*** Opening of Data ***

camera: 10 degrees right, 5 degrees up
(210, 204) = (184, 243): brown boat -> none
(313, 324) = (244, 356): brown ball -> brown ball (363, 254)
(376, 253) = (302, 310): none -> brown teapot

*** Close of Data ***
*** Opening of Data ***

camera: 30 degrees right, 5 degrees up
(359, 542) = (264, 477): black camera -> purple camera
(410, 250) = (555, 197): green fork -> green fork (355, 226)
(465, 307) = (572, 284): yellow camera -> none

*** Close of Data ***

**Aim of the task**
Report the number of lines in these entries that hold the word "none". Add nothing else.

**Your response**
3